_Data to process_

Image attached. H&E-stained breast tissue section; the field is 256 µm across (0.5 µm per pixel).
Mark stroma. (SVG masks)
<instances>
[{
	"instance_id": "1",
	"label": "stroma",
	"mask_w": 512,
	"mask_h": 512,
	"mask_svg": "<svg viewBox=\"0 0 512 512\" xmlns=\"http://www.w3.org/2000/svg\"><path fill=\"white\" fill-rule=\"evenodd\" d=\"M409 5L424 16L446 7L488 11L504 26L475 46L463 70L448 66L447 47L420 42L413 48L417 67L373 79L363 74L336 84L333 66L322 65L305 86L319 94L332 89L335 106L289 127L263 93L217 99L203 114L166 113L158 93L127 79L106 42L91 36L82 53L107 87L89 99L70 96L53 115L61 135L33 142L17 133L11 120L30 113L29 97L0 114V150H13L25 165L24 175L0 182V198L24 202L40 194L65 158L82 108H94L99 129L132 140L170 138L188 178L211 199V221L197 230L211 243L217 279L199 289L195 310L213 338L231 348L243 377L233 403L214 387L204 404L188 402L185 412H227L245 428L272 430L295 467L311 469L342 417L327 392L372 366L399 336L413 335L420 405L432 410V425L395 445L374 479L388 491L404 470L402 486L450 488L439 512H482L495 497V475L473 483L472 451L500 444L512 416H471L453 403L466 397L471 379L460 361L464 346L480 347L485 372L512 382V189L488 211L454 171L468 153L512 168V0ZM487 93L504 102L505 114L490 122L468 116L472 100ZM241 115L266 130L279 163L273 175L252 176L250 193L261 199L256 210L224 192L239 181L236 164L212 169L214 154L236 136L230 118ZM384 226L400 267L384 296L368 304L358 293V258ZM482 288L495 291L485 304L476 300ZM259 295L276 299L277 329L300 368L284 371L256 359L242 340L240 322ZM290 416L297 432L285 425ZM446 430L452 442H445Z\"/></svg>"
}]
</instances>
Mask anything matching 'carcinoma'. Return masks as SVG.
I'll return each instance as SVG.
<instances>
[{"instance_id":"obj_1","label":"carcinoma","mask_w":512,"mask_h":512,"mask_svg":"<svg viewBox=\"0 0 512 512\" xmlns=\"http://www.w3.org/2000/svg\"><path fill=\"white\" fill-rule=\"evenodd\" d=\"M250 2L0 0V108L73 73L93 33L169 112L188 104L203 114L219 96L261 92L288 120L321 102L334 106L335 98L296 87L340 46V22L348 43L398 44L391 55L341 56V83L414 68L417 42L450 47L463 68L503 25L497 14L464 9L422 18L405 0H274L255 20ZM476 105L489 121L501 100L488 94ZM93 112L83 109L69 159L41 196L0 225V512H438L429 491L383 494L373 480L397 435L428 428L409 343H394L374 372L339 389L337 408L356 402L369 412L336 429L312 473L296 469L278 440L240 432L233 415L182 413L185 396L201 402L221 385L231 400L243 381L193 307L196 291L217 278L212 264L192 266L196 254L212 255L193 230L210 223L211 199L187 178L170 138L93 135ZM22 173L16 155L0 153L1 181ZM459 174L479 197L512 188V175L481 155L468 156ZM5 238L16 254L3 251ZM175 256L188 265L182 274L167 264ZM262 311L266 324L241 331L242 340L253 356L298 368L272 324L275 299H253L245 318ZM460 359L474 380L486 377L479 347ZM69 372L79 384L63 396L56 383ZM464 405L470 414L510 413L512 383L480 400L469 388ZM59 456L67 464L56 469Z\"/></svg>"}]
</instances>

_Instruction_
Restate the data above word for word, please.

_Complete output_
Image attached. H&E-stained breast tissue section; the field is 256 µm across (0.5 µm per pixel).
Mark stroma. (SVG masks)
<instances>
[{
	"instance_id": "1",
	"label": "stroma",
	"mask_w": 512,
	"mask_h": 512,
	"mask_svg": "<svg viewBox=\"0 0 512 512\" xmlns=\"http://www.w3.org/2000/svg\"><path fill=\"white\" fill-rule=\"evenodd\" d=\"M409 5L424 16L446 7L488 11L504 26L475 46L463 70L448 66L447 47L420 42L413 48L417 67L373 79L363 74L336 84L333 66L322 65L305 86L319 94L332 89L335 106L289 127L263 93L217 99L203 114L166 113L158 93L127 79L106 42L91 36L82 53L107 87L89 99L70 96L53 115L61 135L33 142L17 133L11 120L30 113L29 97L0 114V150H13L25 165L24 175L0 182V198L24 202L40 194L65 158L82 108H94L99 129L132 140L170 138L188 178L211 199V221L197 230L211 243L217 279L199 289L195 310L213 338L231 348L243 377L233 403L214 387L204 404L188 402L185 412H227L245 428L272 430L295 467L311 469L342 417L327 392L372 366L399 336L413 335L420 405L432 410V425L395 445L374 479L388 491L404 470L402 486L450 488L439 512H482L495 497V475L473 483L472 451L500 444L512 416H471L453 403L466 397L471 379L460 361L464 346L480 347L485 372L512 382V189L488 211L454 171L468 153L512 168V0ZM487 93L504 102L505 114L490 122L468 116L472 100ZM241 115L266 130L279 163L273 175L252 176L250 193L261 199L256 210L224 192L239 181L236 164L212 169L214 154L236 136L230 118ZM384 226L400 267L384 296L368 304L358 293V258ZM482 288L495 291L485 304L476 300ZM259 295L276 299L277 329L300 368L284 371L256 359L242 340L240 322ZM290 416L297 432L285 425ZM446 430L452 442H445Z\"/></svg>"
}]
</instances>
Mask anything matching 'carcinoma'. Return masks as SVG.
I'll return each instance as SVG.
<instances>
[{"instance_id":"obj_1","label":"carcinoma","mask_w":512,"mask_h":512,"mask_svg":"<svg viewBox=\"0 0 512 512\" xmlns=\"http://www.w3.org/2000/svg\"><path fill=\"white\" fill-rule=\"evenodd\" d=\"M250 2L0 0V108L73 73L93 33L169 112L188 104L203 114L219 96L261 92L288 120L321 102L334 106L335 98L296 87L340 46V22L348 43L398 44L391 55L341 56V83L414 68L417 42L450 47L463 68L503 25L497 14L464 9L422 18L405 0H274L255 20ZM476 105L489 121L501 100L488 94ZM93 112L83 109L69 159L41 196L0 225V512H438L429 491L383 494L373 480L397 435L428 428L409 343H394L374 372L339 389L337 408L356 402L369 412L336 429L312 473L296 469L278 440L240 432L233 415L182 413L185 396L201 402L221 385L231 400L243 381L193 307L196 291L217 278L212 264L192 266L196 254L212 255L193 230L210 223L211 199L187 178L170 138L93 135ZM22 173L16 155L0 153L1 181ZM459 174L479 197L512 188V175L481 155L468 156ZM5 238L16 254L3 251ZM175 256L188 265L182 274L167 264ZM262 311L266 324L241 331L242 340L253 356L298 368L272 324L275 299H253L245 318ZM460 359L474 380L486 377L479 347ZM69 372L79 384L63 396L56 383ZM464 405L470 414L510 413L512 383L480 400L469 388ZM59 456L67 464L56 469Z\"/></svg>"}]
</instances>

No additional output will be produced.